# What to produce
Print the data once more, exactly as given. Drop the pictures.

# Data for analysis

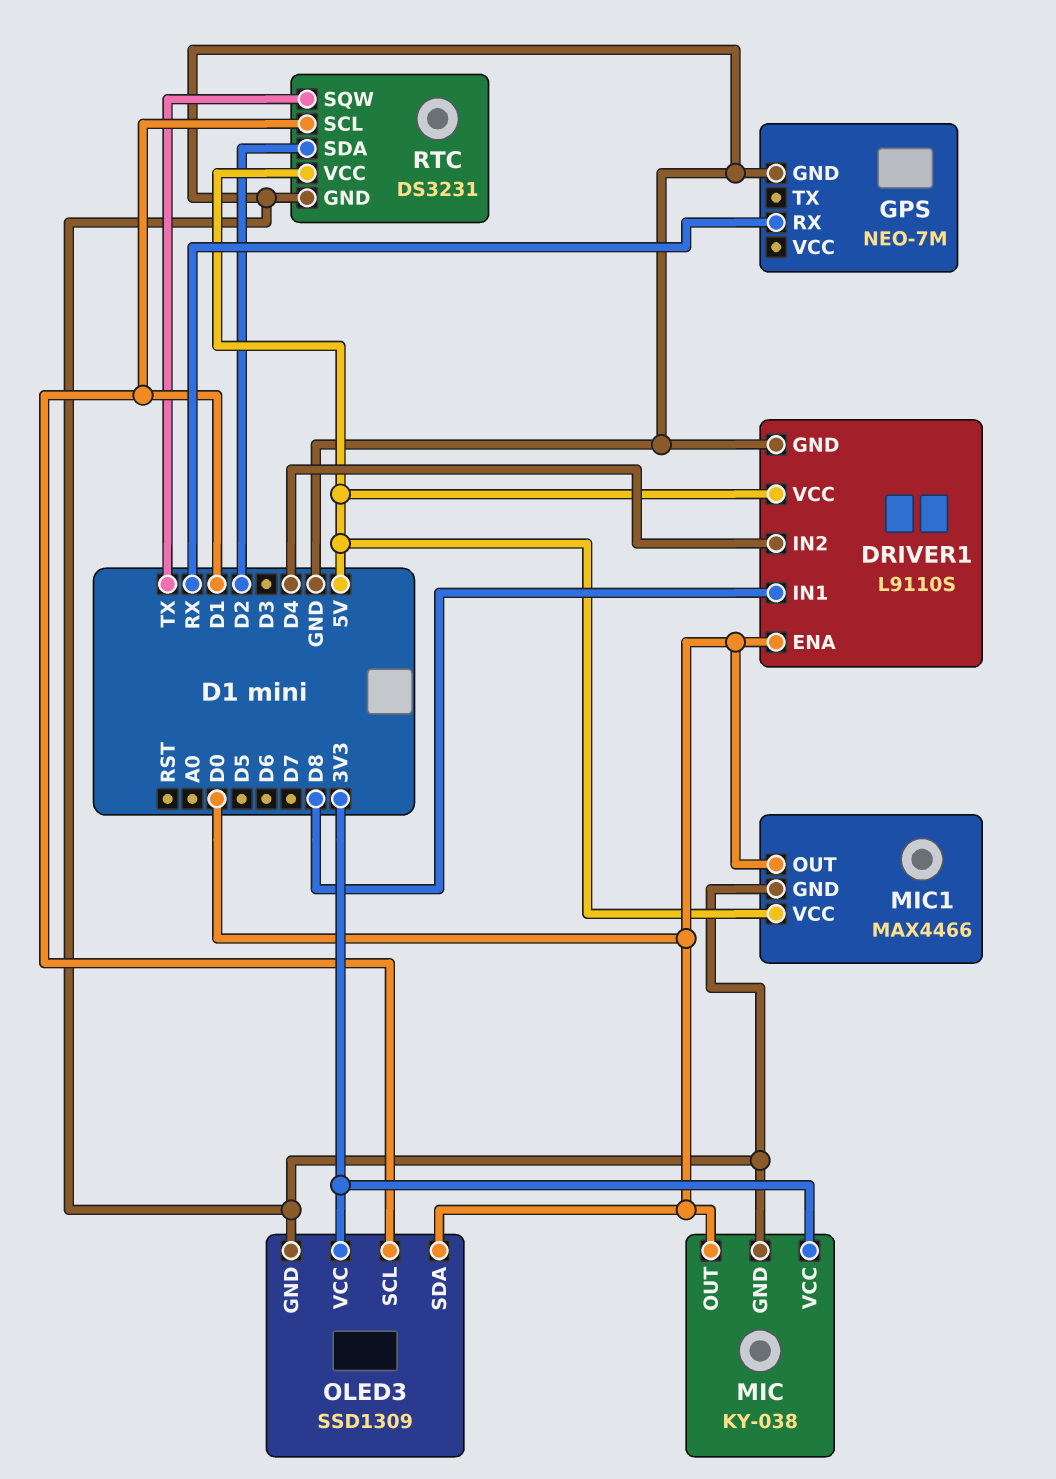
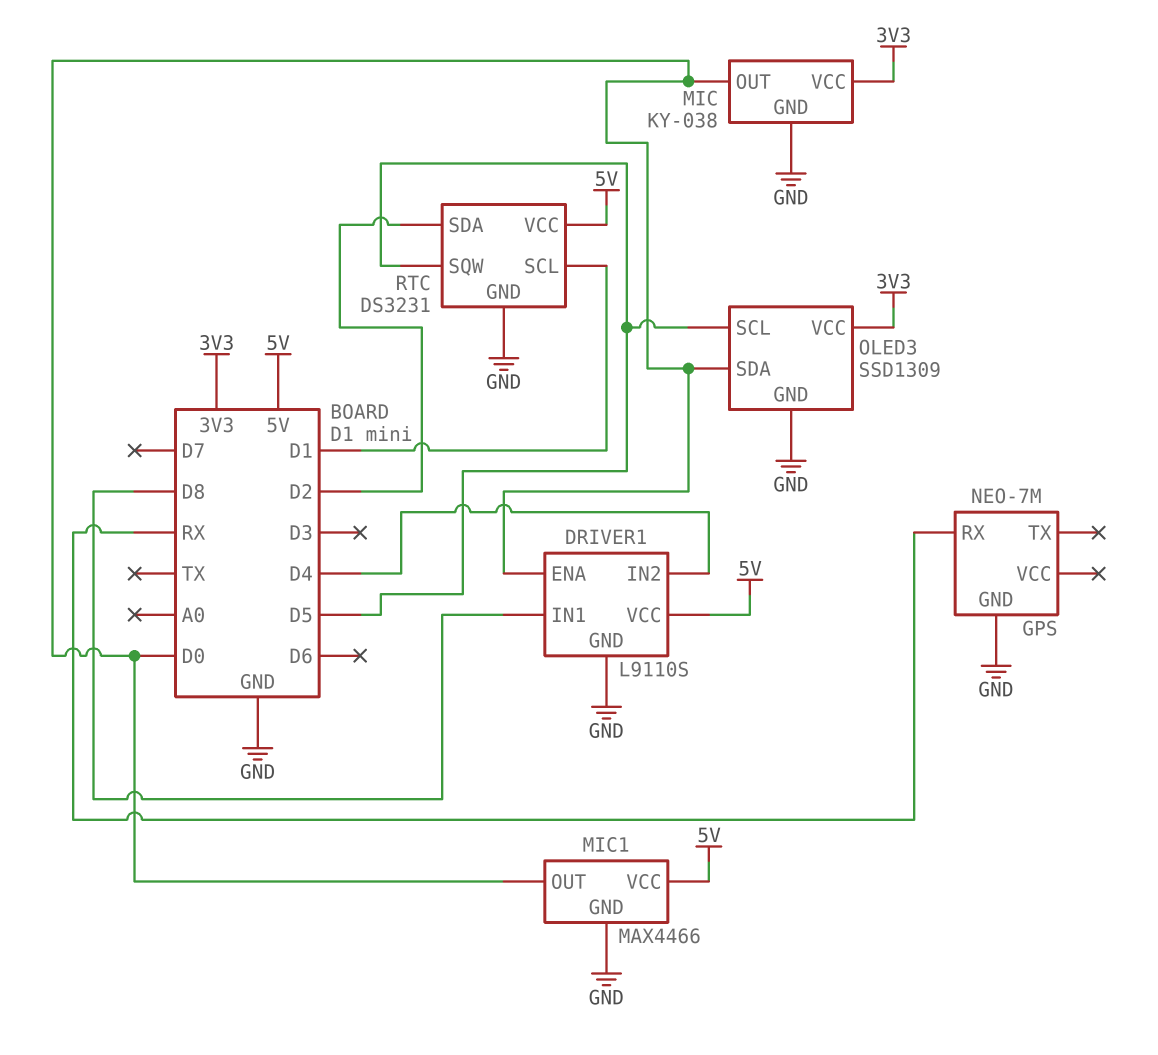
OLED3 pin SCL: D1 -> D5
RTC pin SQW: TX -> D5

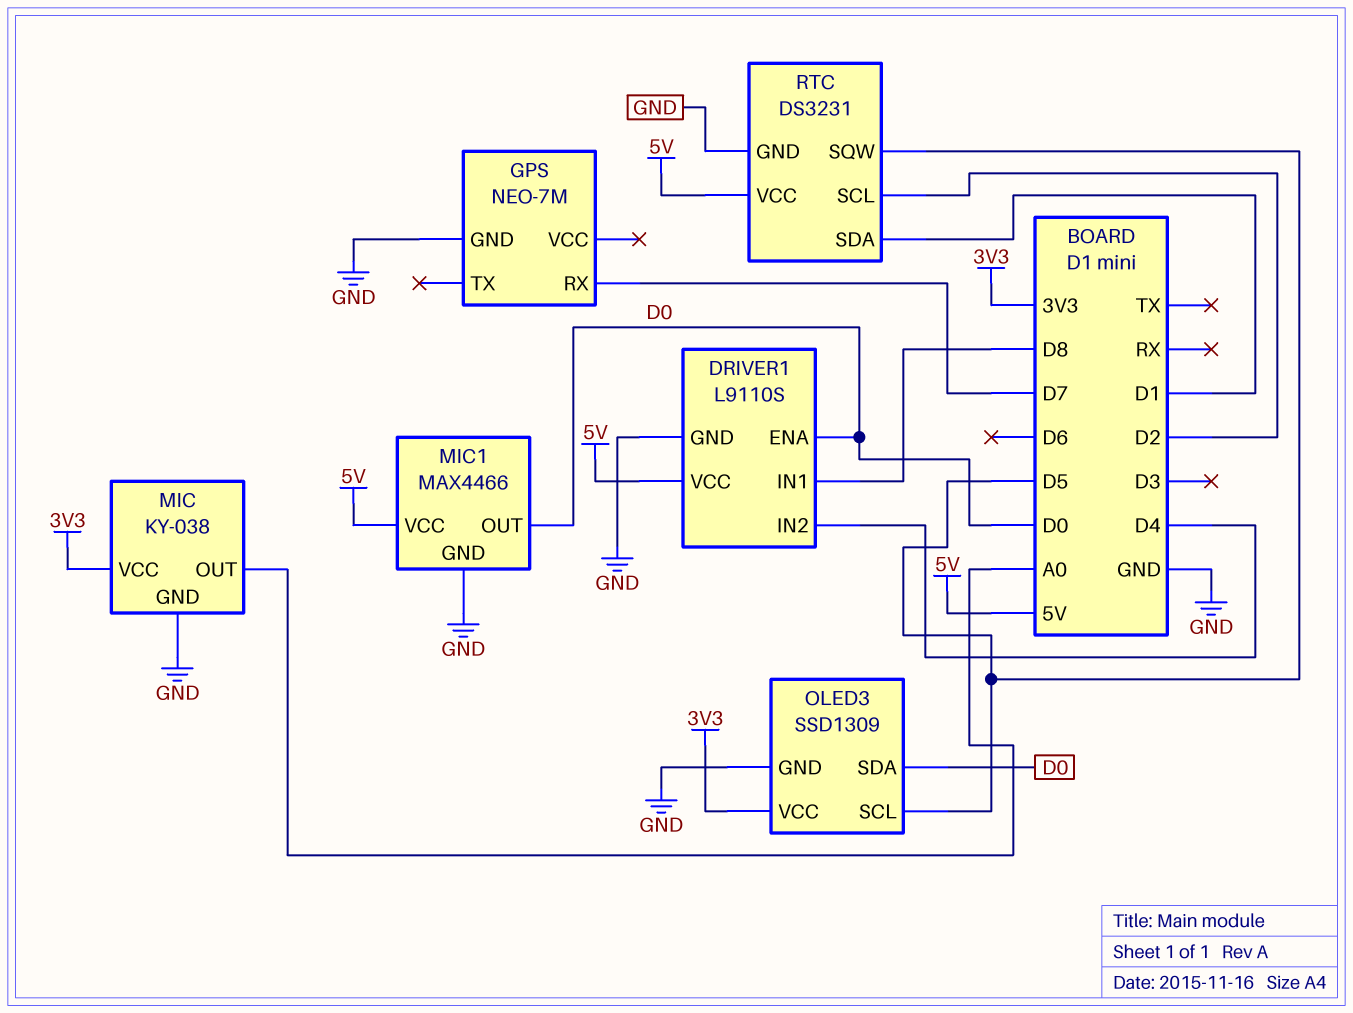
GPS pin RX: RX -> D7
MIC pin OUT: D0 -> A0
RTC pin SCL: D1 -> D2
RTC pin SDA: D2 -> D1

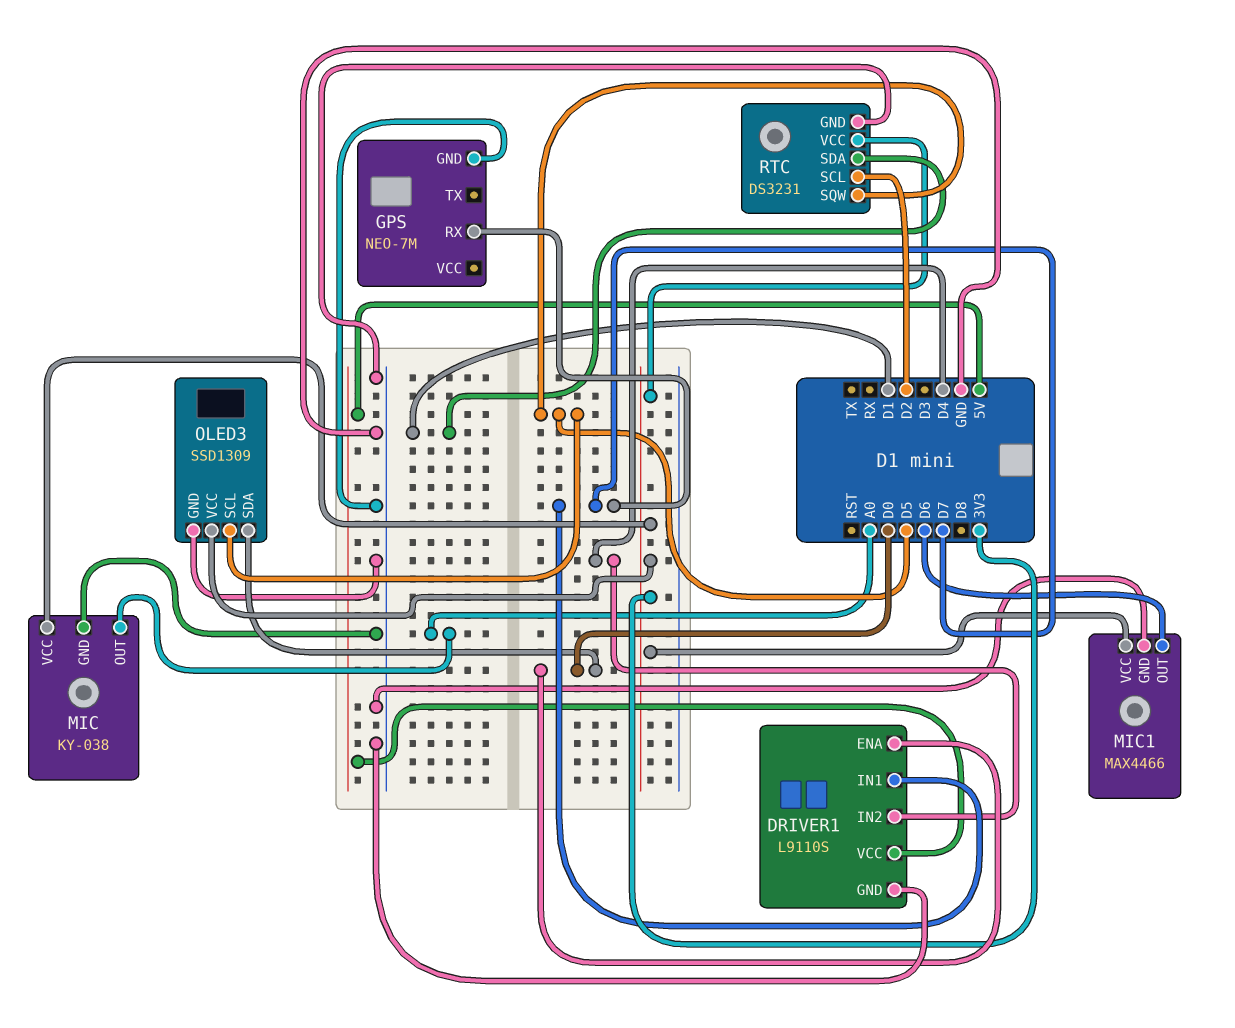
DRIVER1 pin IN1: D8 -> D7
MIC1 pin OUT: D0 -> D6
MIC1 pin VCC: 5V -> 3V3
RTC pin VCC: 5V -> 3V3

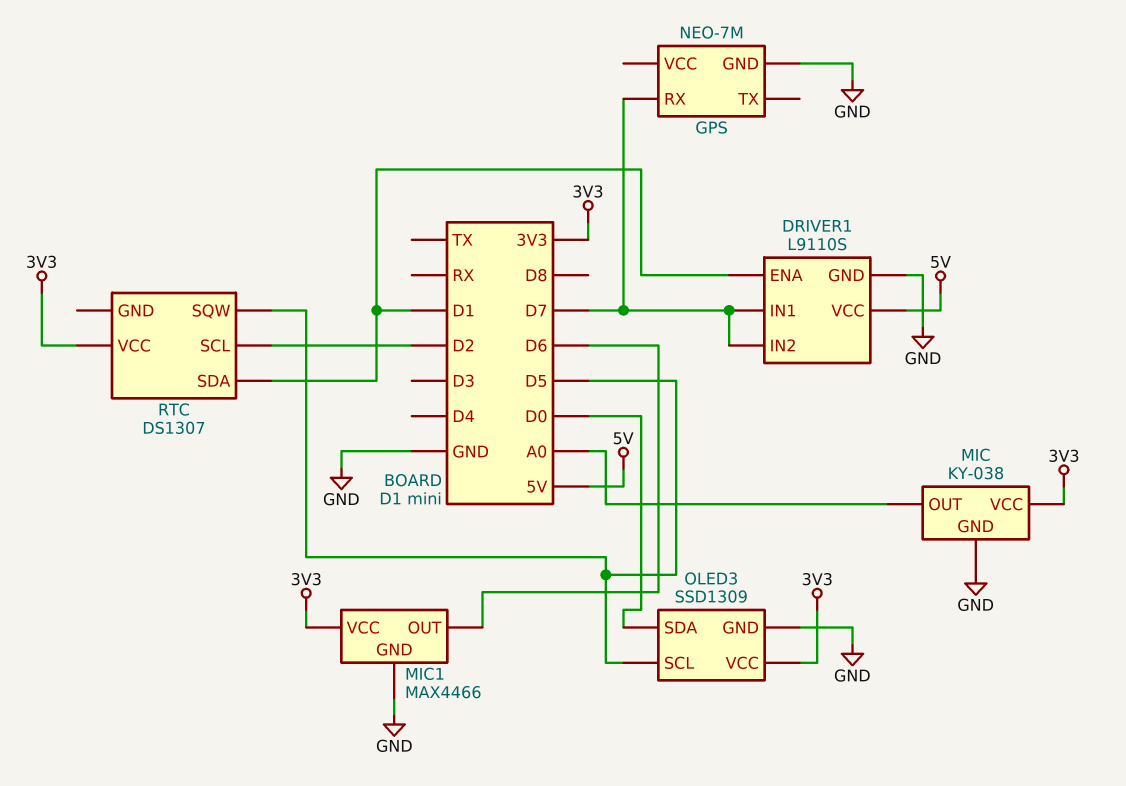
DRIVER1 pin ENA: D0 -> D1
DRIVER1 pin IN2: D4 -> D7
RTC: DS3231 -> DS1307
RTC pin GND: GND -> none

# Exercise solution
OLED3 pin SCL: D1 -> D5
RTC pin SQW: TX -> D5

GPS pin RX: RX -> D7
MIC pin OUT: D0 -> A0
RTC pin SCL: D1 -> D2
RTC pin SDA: D2 -> D1

DRIVER1 pin IN1: D8 -> D7
MIC1 pin OUT: D0 -> D6
MIC1 pin VCC: 5V -> 3V3
RTC pin VCC: 5V -> 3V3

DRIVER1 pin ENA: D0 -> D1
DRIVER1 pin IN2: D4 -> D7
RTC: DS3231 -> DS1307
RTC pin GND: GND -> none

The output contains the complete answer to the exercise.